Could you find each line of the data below that contains the word "cyan" and copy those lines?

==*==

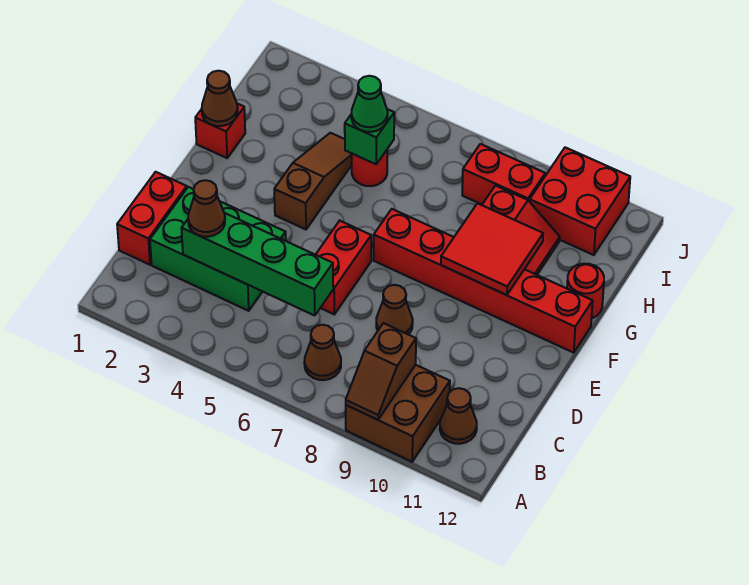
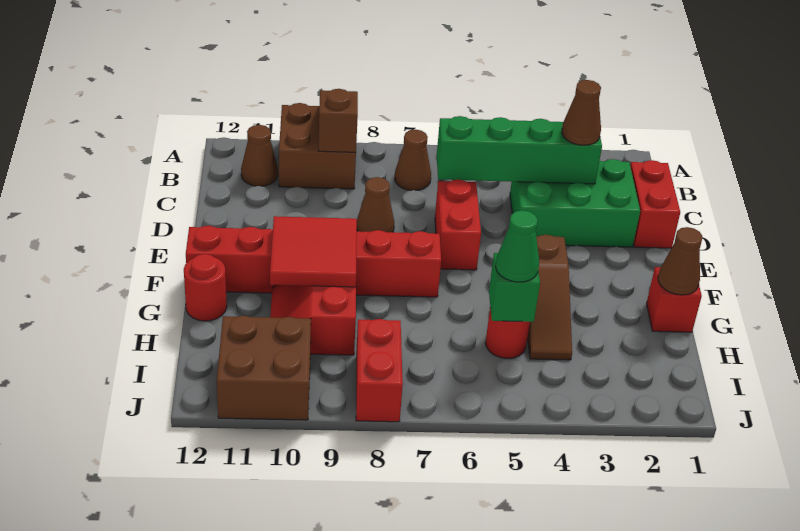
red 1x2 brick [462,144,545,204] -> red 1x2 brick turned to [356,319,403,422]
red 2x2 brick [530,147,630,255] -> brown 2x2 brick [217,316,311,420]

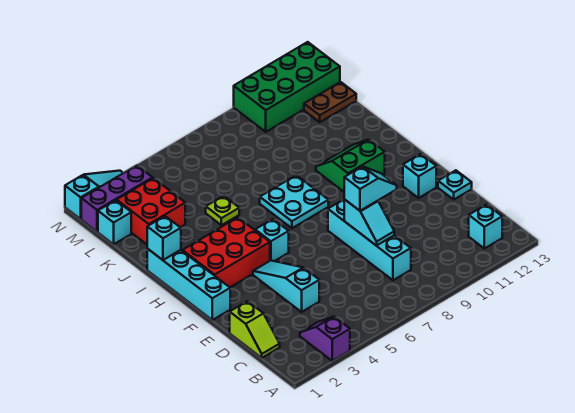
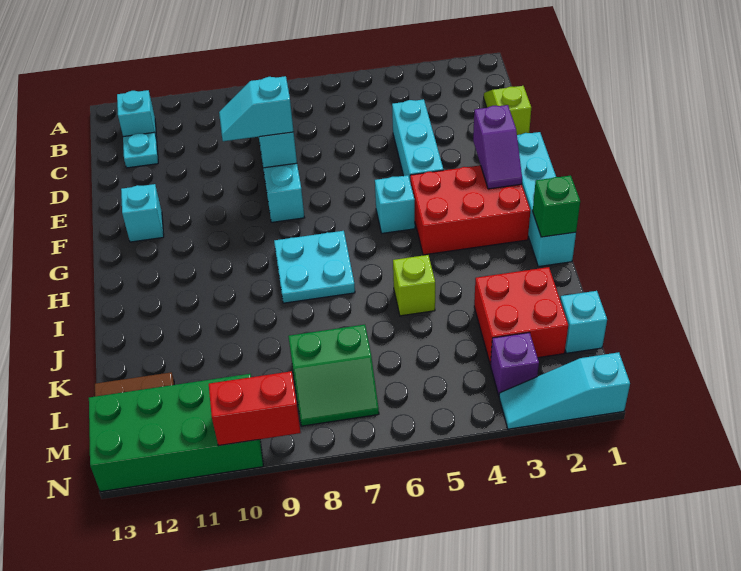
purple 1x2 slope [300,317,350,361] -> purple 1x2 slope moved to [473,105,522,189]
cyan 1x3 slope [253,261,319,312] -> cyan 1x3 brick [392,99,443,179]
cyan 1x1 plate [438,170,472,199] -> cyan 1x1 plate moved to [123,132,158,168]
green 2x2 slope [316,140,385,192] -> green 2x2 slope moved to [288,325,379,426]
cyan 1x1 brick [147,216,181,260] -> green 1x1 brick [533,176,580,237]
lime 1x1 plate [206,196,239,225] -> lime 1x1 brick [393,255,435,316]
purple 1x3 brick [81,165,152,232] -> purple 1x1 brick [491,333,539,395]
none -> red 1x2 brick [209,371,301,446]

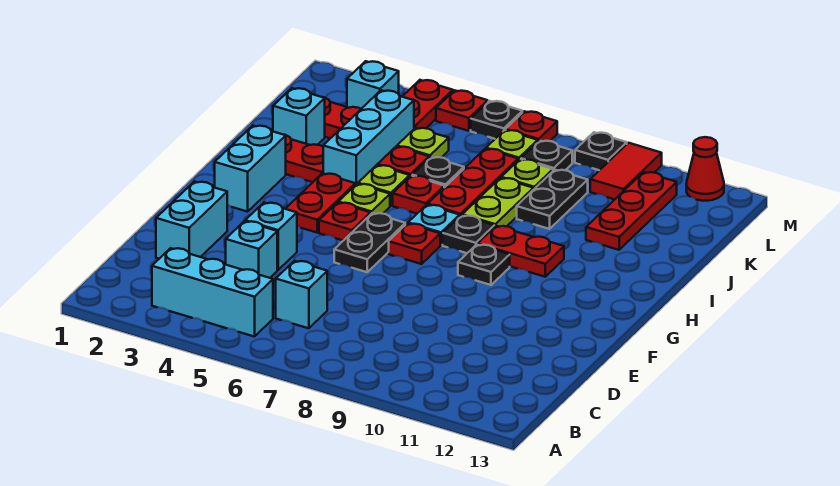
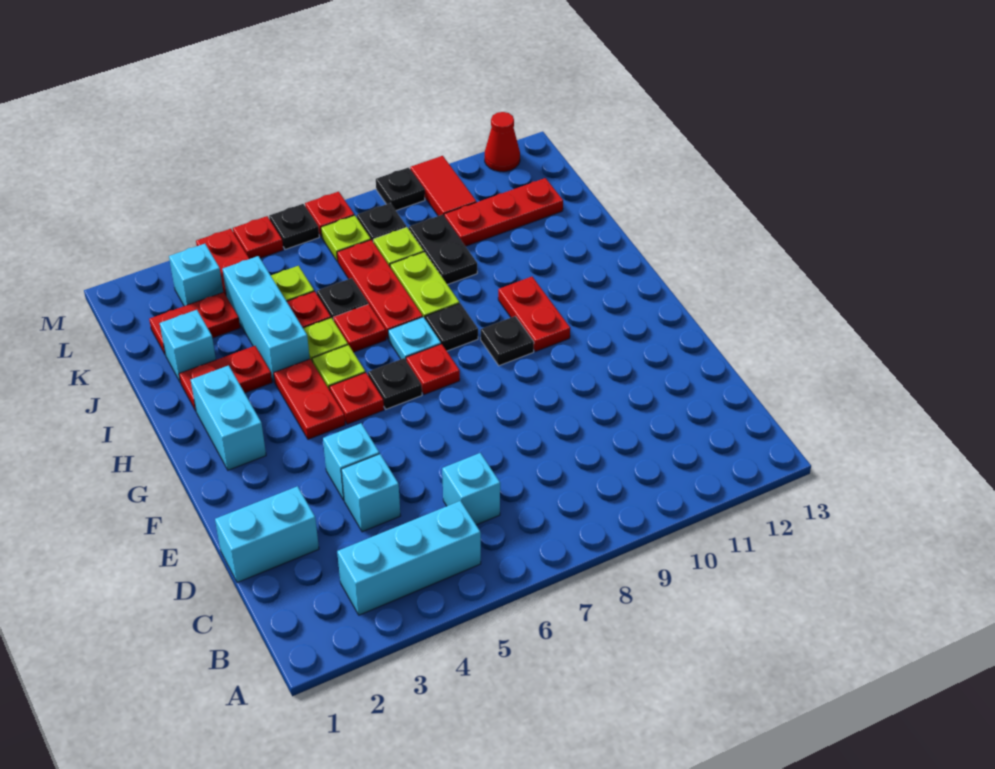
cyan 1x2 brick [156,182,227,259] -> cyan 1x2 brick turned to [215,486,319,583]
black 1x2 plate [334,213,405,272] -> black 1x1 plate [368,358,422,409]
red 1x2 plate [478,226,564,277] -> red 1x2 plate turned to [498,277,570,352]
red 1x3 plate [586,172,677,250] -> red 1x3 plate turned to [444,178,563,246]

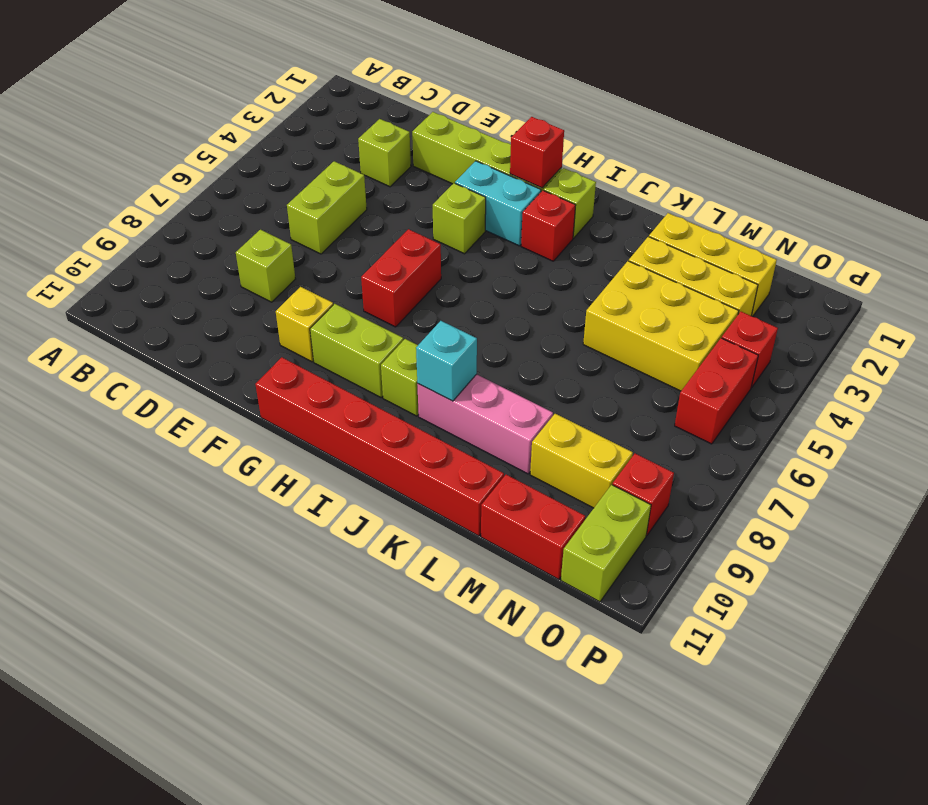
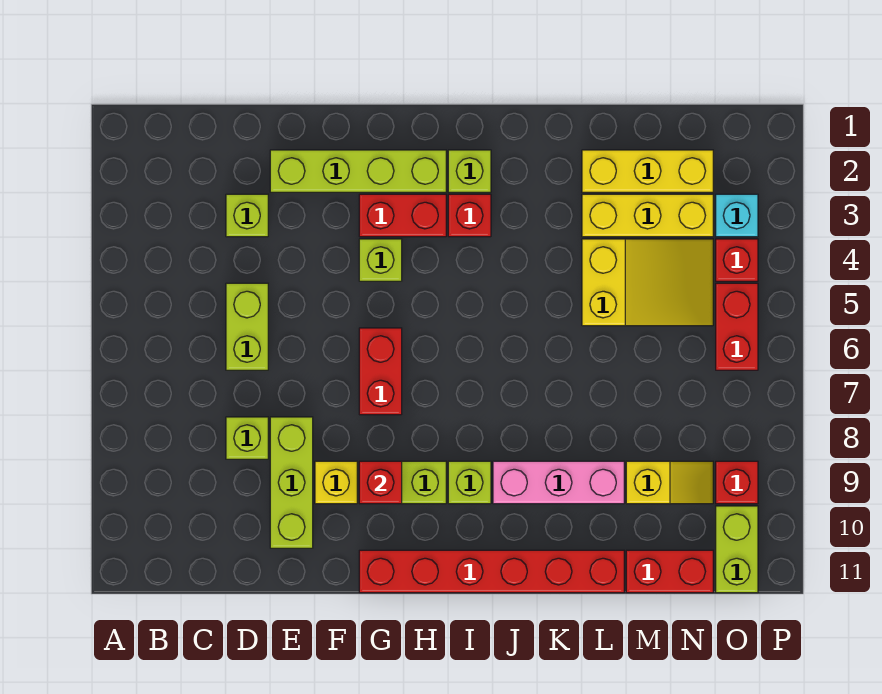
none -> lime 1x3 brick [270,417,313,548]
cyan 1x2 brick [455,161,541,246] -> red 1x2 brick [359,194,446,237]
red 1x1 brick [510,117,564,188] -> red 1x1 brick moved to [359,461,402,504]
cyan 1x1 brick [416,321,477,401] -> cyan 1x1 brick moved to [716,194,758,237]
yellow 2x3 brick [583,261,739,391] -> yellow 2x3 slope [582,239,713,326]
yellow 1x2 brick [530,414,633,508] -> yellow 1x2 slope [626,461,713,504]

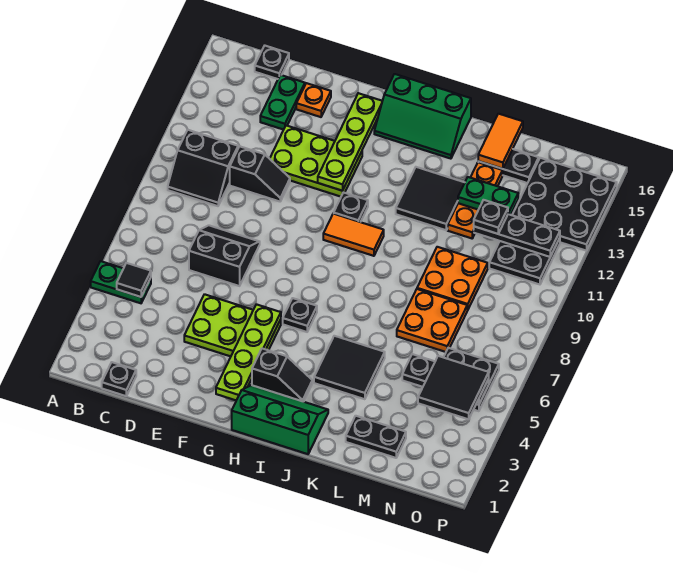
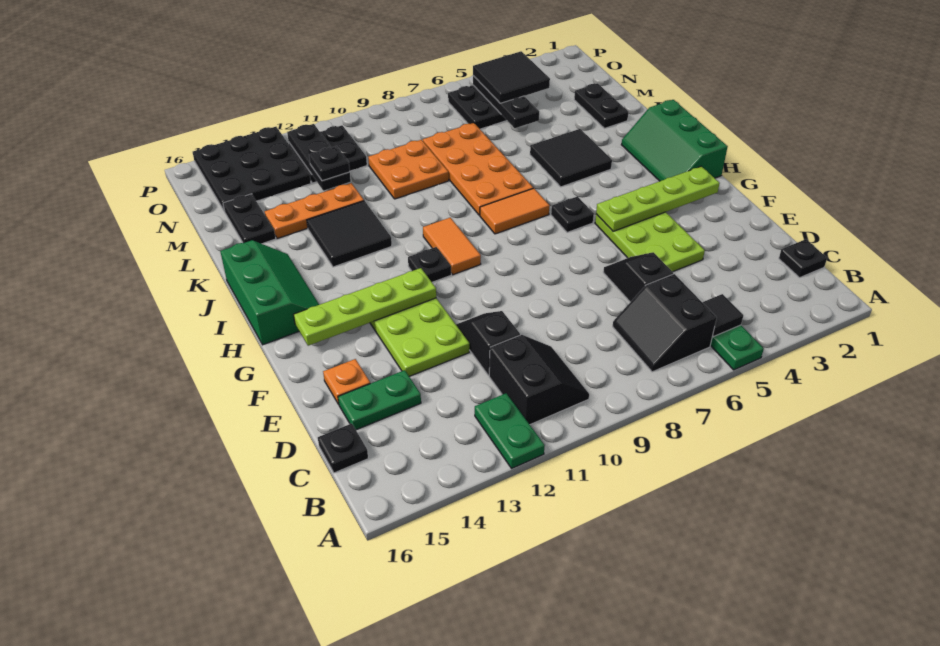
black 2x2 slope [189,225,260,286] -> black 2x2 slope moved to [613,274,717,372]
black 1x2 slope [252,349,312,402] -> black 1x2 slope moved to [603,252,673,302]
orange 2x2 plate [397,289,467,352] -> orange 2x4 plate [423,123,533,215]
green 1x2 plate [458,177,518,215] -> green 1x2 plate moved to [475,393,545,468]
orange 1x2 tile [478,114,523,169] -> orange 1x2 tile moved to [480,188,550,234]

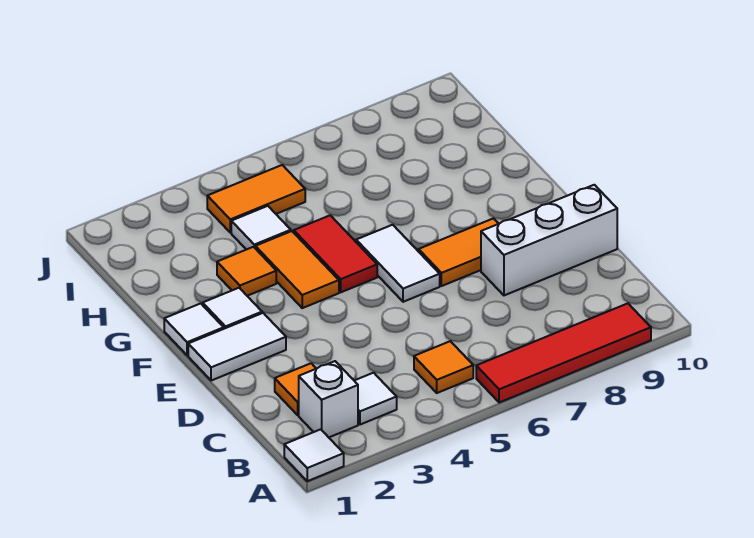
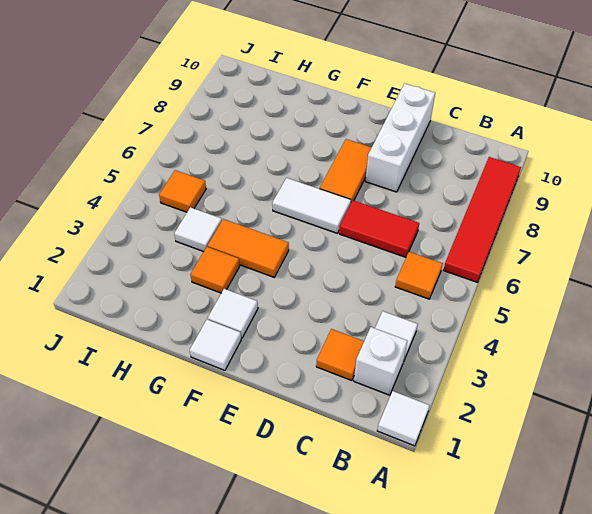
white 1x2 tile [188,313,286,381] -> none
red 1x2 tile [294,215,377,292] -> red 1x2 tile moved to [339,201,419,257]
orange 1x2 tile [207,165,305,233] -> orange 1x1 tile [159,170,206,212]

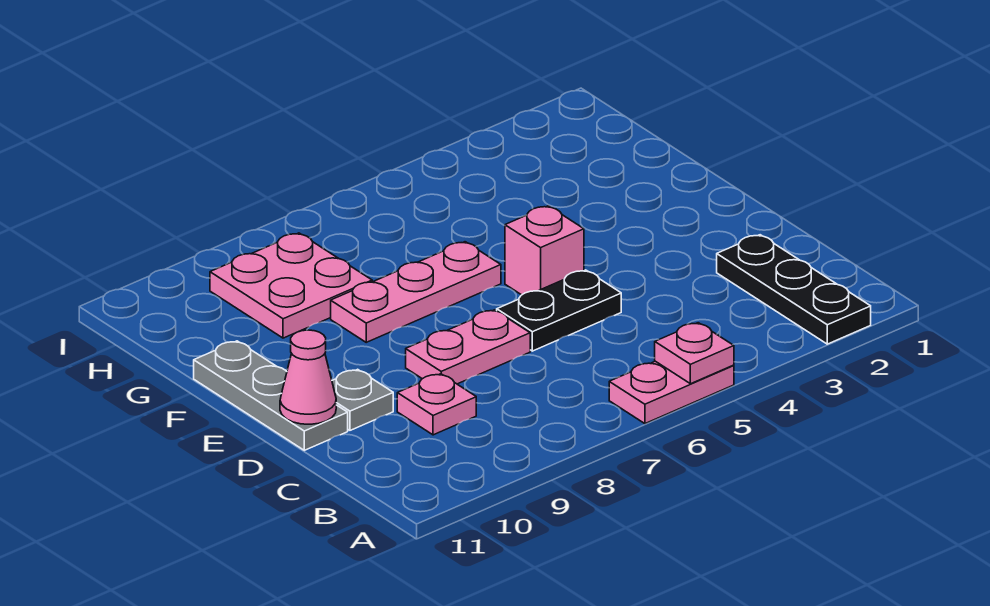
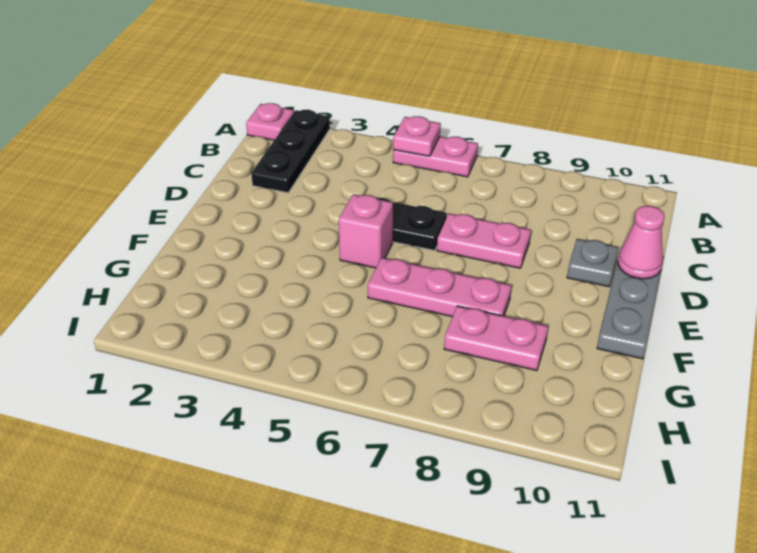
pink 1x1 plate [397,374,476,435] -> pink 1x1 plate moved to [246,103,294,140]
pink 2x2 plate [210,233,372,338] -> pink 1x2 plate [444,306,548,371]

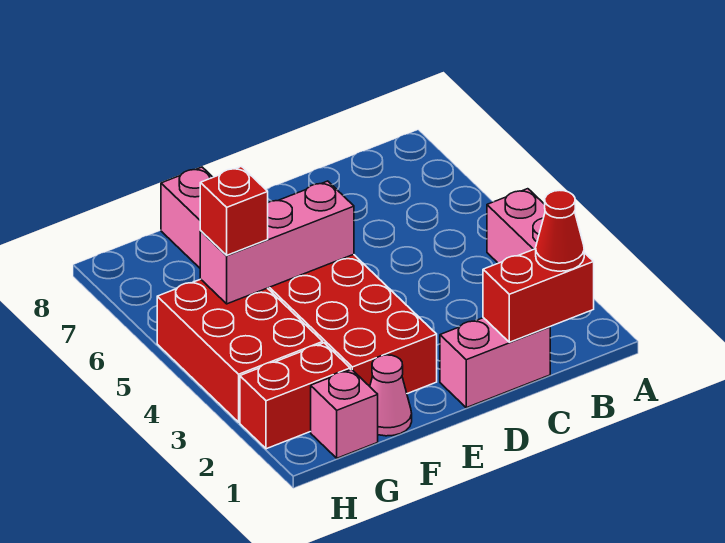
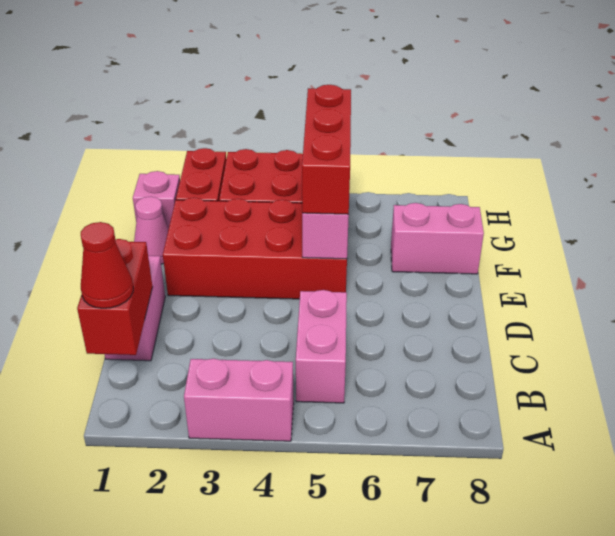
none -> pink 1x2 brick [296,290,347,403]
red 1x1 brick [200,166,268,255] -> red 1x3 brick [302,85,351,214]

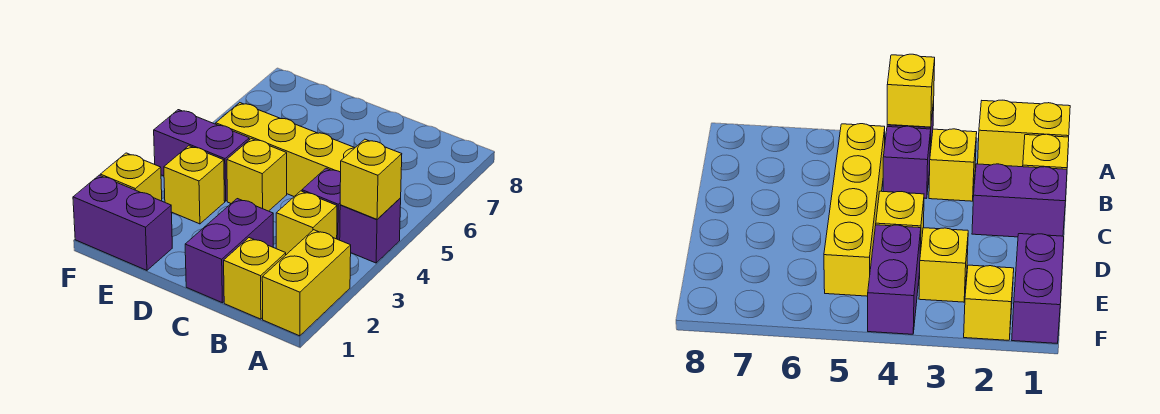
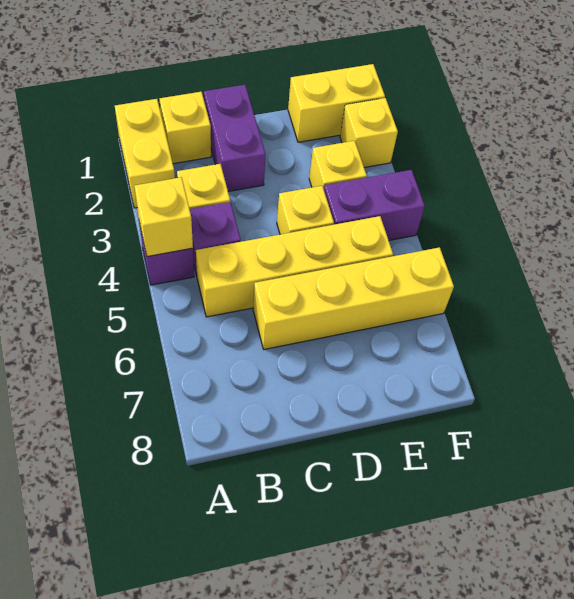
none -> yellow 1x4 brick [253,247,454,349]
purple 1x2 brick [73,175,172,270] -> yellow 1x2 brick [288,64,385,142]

==*==

**Your solution**
cyan 1x3 slope [253,261,319,312] -> cyan 1x3 brick [392,99,443,179]
cyan 1x1 plate [438,170,472,199] -> cyan 1x1 plate moved to [123,132,158,168]
cyan 1x1 brick [147,216,181,260] -> green 1x1 brick [533,176,580,237]
cyan 1x2 brick [156,182,227,259] -> cyan 1x2 brick turned to [215,486,319,583]
cyan 1x2 brick [455,161,541,246] -> red 1x2 brick [359,194,446,237]
cyan 1x1 brick [416,321,477,401] -> cyan 1x1 brick moved to [716,194,758,237]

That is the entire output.